- _WHAT THE EXERCISE ASKS_
Would you please transcribe, exactly as written, the lines of the entries below starting at the one that holds "(113, 370) = (158, 254): orange phone -> none" and ending at the one that holds "(523, 327) = (336, 185): none -> brown ring", both included?

- _DATA FOR ANALYSIS_

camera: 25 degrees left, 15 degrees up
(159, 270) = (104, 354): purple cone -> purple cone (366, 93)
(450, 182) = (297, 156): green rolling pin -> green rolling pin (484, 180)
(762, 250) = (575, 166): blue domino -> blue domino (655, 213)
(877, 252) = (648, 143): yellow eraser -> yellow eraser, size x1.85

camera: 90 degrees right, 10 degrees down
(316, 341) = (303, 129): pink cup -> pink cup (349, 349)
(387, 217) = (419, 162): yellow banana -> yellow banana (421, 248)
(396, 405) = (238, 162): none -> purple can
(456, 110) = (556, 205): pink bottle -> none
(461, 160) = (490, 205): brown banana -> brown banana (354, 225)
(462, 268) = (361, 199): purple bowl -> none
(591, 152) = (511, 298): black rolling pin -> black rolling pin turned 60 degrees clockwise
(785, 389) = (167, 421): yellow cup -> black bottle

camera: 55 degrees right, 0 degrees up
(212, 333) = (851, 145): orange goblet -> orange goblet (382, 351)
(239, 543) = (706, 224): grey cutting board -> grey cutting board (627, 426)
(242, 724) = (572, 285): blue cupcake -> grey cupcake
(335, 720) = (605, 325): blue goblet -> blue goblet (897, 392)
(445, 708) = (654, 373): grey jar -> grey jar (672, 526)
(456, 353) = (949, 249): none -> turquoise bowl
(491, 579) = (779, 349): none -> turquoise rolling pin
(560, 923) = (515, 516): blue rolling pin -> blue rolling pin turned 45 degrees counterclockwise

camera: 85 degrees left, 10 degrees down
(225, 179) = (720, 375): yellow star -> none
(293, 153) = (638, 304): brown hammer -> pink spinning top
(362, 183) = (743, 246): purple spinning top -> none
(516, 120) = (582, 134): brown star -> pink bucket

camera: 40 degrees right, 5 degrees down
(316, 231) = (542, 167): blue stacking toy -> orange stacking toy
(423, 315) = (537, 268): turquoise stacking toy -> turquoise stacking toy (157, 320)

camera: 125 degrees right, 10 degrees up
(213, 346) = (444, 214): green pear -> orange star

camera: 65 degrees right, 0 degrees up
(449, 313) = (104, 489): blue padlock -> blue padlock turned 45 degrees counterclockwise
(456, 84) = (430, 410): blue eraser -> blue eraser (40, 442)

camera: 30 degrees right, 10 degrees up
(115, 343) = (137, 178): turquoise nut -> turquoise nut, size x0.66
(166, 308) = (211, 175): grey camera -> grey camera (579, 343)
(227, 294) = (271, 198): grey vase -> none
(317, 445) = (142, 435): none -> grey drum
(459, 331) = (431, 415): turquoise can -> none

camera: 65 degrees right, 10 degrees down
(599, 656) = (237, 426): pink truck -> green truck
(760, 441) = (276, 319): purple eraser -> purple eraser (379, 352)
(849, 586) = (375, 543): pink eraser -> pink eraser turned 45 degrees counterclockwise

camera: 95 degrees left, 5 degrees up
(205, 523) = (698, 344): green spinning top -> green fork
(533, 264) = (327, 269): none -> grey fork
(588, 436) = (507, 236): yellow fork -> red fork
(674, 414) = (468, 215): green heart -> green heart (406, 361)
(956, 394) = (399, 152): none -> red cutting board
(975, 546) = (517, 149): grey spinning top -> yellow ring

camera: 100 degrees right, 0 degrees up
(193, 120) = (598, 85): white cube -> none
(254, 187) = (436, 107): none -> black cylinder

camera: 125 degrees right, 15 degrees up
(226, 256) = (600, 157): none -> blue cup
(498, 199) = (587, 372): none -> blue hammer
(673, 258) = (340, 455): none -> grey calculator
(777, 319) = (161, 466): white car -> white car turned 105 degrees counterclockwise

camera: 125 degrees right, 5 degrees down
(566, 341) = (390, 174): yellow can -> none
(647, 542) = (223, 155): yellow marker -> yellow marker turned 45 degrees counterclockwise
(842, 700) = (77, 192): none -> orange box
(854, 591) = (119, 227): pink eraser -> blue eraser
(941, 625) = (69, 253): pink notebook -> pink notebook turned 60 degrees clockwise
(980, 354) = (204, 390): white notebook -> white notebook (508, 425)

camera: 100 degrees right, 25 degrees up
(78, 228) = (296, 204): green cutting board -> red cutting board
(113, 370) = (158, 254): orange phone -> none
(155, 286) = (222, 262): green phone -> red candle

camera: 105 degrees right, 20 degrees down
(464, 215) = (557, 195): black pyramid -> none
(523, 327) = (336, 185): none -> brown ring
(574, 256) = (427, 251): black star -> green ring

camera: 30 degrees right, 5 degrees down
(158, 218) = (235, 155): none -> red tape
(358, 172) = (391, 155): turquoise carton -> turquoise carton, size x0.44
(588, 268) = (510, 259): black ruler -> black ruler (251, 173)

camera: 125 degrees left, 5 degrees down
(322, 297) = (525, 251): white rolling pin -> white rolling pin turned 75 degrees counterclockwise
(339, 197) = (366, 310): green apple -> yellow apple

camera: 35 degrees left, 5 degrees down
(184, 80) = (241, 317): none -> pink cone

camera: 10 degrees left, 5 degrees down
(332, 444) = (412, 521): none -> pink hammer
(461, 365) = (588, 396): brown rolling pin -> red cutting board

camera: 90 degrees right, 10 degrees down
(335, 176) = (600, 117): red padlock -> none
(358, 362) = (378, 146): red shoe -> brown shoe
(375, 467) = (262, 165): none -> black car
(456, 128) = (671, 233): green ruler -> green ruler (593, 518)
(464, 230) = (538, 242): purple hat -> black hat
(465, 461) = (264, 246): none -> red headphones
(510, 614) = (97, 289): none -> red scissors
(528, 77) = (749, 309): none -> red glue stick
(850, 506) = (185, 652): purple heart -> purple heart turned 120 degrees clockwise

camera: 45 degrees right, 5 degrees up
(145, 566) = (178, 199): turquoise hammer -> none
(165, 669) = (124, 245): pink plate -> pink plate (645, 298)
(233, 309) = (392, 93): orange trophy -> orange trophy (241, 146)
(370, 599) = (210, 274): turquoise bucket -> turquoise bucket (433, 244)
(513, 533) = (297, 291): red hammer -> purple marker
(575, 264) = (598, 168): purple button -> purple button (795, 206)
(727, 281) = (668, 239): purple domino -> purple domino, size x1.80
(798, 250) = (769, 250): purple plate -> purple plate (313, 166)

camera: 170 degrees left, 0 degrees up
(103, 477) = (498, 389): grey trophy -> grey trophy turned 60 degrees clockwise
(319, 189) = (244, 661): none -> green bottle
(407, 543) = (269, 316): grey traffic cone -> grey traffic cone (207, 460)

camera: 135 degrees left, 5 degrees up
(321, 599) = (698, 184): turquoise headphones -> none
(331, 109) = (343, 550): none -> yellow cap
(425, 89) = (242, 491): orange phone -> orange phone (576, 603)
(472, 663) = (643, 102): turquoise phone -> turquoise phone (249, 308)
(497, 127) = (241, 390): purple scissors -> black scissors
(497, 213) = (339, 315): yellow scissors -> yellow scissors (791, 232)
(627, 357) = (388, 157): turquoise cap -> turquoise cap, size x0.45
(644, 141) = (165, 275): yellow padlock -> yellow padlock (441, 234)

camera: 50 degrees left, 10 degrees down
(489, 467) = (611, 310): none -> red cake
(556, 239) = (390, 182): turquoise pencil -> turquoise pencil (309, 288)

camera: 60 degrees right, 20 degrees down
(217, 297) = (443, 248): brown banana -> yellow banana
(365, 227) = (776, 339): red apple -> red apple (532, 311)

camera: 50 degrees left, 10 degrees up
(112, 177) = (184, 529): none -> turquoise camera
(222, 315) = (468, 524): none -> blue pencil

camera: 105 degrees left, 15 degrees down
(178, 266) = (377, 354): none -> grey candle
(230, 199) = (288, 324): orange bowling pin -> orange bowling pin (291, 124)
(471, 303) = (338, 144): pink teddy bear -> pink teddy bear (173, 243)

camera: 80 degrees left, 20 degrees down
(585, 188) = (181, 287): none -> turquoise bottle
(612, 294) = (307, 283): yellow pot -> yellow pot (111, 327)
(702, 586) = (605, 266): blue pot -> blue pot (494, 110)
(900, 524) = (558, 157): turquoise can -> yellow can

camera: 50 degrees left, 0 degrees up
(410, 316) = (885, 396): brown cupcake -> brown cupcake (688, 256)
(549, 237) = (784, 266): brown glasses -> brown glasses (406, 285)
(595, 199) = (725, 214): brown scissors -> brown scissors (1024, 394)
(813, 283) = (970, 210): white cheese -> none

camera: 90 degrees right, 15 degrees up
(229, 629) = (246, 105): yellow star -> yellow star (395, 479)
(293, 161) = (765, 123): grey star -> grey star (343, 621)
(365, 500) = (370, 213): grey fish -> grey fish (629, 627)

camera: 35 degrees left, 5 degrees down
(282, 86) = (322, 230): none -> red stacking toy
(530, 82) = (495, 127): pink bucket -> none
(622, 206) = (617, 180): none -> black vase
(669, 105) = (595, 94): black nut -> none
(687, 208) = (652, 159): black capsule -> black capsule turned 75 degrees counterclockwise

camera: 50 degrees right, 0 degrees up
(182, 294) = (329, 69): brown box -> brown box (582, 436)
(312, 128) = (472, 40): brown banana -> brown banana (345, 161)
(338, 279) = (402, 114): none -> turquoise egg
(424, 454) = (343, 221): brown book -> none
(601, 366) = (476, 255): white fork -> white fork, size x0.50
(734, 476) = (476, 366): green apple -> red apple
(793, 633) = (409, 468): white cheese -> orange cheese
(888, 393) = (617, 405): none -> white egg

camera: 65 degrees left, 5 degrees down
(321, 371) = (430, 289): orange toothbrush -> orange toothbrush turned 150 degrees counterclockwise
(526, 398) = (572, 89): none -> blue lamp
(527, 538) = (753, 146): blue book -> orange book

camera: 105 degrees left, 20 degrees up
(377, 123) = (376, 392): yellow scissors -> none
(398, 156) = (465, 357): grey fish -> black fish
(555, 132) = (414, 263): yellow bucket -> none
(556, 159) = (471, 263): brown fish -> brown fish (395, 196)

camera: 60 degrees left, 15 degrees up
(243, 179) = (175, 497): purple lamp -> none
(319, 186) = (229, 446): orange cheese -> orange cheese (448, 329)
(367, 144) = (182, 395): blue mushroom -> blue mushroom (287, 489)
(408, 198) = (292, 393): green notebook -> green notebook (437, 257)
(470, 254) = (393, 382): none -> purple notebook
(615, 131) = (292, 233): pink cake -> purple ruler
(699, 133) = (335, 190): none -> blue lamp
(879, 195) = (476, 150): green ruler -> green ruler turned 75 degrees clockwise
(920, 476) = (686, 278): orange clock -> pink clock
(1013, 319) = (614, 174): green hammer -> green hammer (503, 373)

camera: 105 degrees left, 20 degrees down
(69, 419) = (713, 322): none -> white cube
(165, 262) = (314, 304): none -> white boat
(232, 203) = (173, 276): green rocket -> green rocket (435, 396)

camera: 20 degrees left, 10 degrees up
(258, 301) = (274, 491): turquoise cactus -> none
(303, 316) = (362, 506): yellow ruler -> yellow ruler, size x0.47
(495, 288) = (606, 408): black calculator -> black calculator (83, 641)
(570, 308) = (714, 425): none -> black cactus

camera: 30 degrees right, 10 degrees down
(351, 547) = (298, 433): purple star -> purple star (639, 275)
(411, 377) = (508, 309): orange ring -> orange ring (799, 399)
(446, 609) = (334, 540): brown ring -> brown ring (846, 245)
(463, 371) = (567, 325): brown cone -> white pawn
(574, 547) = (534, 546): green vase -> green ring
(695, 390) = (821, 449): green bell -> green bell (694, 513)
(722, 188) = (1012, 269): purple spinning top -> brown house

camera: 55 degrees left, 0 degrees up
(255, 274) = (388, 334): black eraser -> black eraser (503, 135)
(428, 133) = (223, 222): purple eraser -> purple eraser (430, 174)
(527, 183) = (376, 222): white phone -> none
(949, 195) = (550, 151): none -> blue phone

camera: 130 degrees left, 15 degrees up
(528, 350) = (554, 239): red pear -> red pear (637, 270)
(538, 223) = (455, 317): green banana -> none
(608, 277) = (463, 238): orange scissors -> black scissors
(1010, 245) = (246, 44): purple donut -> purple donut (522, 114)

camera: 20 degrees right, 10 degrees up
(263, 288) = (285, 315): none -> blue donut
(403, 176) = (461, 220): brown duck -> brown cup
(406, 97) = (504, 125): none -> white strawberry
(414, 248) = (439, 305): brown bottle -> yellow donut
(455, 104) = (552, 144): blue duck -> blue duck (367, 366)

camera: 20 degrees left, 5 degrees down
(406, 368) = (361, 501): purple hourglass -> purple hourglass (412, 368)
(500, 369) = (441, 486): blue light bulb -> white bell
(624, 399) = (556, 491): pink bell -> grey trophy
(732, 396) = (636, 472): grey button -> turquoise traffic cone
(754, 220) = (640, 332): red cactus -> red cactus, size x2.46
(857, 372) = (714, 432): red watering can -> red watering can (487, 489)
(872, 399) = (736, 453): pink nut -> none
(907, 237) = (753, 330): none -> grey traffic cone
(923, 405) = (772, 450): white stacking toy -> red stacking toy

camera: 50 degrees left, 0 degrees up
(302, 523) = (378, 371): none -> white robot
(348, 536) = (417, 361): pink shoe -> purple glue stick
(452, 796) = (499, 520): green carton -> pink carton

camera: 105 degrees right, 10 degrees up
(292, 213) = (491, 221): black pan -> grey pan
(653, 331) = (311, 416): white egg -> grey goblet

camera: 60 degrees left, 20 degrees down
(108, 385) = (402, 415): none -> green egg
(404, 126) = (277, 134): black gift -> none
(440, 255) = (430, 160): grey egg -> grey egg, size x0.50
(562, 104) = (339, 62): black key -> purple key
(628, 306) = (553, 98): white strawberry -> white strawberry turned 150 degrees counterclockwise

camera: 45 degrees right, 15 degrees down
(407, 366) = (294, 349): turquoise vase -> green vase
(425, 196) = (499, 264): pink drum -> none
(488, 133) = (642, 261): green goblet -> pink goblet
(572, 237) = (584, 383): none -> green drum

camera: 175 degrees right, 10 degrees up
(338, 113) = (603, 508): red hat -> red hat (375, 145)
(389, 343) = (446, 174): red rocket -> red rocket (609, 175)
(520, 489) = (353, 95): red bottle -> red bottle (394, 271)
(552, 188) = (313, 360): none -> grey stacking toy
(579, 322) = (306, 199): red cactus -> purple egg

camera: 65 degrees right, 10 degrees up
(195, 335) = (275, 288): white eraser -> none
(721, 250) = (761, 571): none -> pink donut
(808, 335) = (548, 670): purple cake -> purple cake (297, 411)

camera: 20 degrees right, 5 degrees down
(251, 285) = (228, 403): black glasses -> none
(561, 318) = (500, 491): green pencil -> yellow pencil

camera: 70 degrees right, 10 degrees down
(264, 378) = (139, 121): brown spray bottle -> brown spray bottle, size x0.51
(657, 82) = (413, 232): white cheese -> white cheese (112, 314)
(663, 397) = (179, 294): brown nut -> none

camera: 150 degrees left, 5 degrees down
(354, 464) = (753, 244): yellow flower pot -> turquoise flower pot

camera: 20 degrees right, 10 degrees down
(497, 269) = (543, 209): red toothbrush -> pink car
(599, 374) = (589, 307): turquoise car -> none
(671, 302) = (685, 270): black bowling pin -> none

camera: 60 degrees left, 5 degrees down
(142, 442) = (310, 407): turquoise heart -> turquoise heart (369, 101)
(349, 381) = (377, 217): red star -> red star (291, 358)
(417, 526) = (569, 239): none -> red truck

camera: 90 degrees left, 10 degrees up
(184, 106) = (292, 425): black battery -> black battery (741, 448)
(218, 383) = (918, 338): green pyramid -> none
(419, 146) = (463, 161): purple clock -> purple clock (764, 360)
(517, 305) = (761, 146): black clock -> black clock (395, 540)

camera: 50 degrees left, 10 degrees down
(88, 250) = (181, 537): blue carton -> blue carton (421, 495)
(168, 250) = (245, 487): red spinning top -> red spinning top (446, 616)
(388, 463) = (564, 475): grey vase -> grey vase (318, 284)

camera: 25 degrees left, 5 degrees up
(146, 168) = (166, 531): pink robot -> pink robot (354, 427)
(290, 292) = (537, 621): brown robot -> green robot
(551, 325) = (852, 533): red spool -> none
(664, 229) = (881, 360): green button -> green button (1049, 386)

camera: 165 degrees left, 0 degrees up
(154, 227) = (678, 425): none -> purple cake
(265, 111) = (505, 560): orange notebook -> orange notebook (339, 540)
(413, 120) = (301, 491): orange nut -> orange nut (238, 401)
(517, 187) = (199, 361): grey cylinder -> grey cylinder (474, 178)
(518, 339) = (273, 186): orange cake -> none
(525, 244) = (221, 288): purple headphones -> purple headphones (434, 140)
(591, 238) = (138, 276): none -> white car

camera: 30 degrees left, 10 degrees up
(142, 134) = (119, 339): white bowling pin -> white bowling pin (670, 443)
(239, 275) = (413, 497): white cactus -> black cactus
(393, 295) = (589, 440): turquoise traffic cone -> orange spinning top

- _FINAL ANSWER_
(113, 370) = (158, 254): orange phone -> none
(155, 286) = (222, 262): green phone -> red candle

camera: 105 degrees right, 20 degrees down
(464, 215) = (557, 195): black pyramid -> none
(523, 327) = (336, 185): none -> brown ring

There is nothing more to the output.